--- Material for this task ---
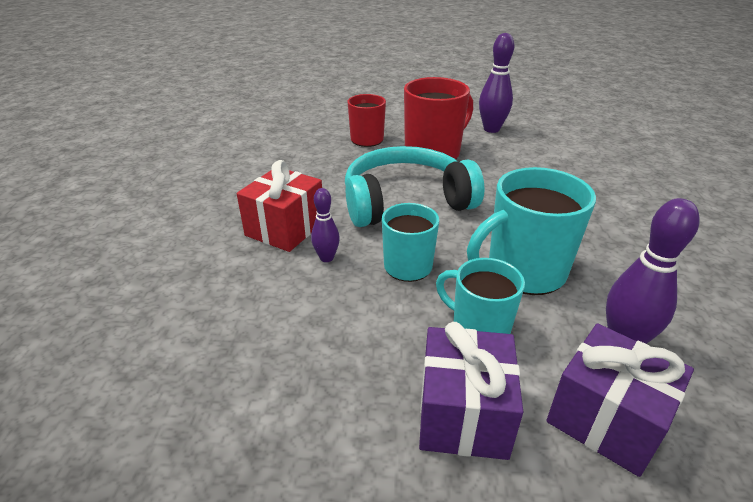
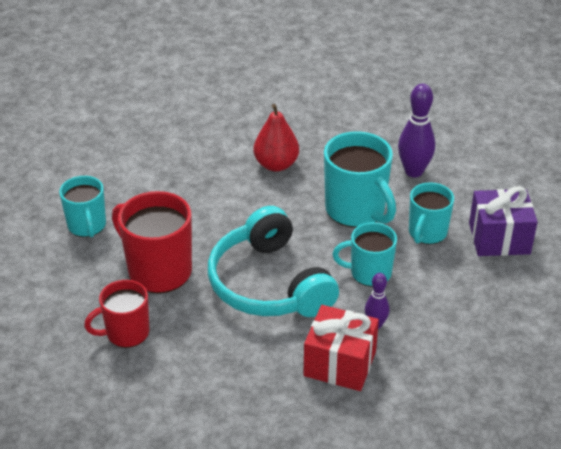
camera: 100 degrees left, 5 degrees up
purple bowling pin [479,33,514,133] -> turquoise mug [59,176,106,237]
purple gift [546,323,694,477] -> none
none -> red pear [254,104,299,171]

---

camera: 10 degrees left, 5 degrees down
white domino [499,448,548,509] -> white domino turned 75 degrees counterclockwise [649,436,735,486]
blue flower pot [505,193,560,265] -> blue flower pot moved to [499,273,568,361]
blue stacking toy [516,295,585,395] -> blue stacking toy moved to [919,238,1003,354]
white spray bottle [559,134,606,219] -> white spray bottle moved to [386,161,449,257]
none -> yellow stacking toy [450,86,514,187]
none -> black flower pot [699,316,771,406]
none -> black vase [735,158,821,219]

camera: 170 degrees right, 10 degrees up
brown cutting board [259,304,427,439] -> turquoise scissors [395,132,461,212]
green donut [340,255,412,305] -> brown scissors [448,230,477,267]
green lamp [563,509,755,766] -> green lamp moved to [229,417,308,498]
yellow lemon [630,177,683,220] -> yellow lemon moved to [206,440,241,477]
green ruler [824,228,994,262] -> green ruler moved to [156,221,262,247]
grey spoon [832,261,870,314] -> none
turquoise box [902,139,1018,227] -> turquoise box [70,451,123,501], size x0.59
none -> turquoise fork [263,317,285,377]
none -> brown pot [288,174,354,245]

--- Action item ---
The lines above from the one containing "purple gift [546,323,694,477] -> none" through the one containing "none -> red pear [254,104,299,171]" are to be set down exactly, and no others.

--- Answer area ---
purple gift [546,323,694,477] -> none
none -> red pear [254,104,299,171]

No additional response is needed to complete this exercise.